List, from the lines below, each one with "yellow" in it.

[Records from a data collection]
* * * *

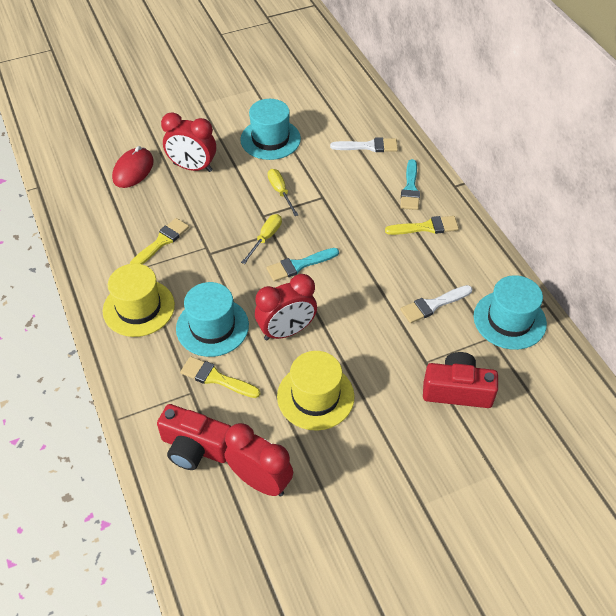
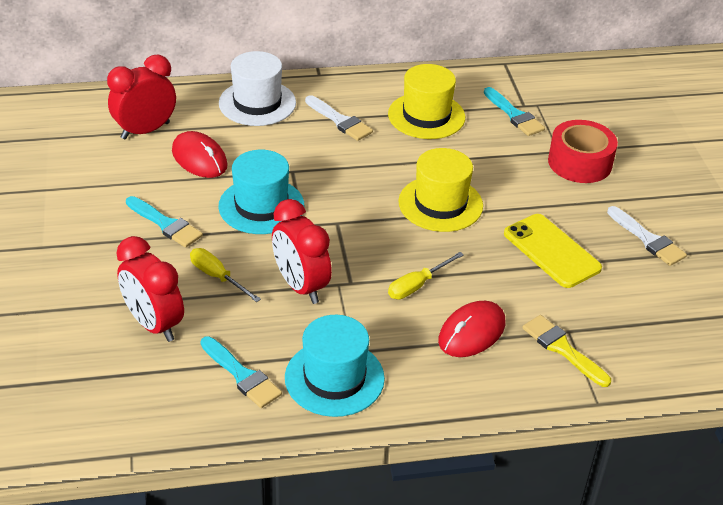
red camera: [157,404,231,470] [423,352,498,408] = 2 -> none = 0
red mouse: [112,146,154,188] = 1 -> [172,131,228,178] [438,301,505,357] = 2
red tape: none = 0 -> [548,120,618,183] = 1
turquoise brush: [266,248,339,282] [401,159,420,210] = 2 -> [126,196,203,248] [201,336,282,408] [484,87,545,136] = 3
turquoise hat: [176,282,249,357] [240,99,301,160] [474,275,547,350] = 3 -> [218,150,304,234] [285,315,385,417] = 2
white hat: none = 0 -> [219,51,296,126] = 1
yellow brush: [130,218,189,264] [180,357,260,398] [385,216,459,235] = 3 -> [522,315,611,387] = 1
yellow phone: none = 0 -> [504,214,602,288] = 1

* * * *

**TASK ANSWER**
yellow brush: [130,218,189,264] [180,357,260,398] [385,216,459,235] = 3 -> [522,315,611,387] = 1
yellow phone: none = 0 -> [504,214,602,288] = 1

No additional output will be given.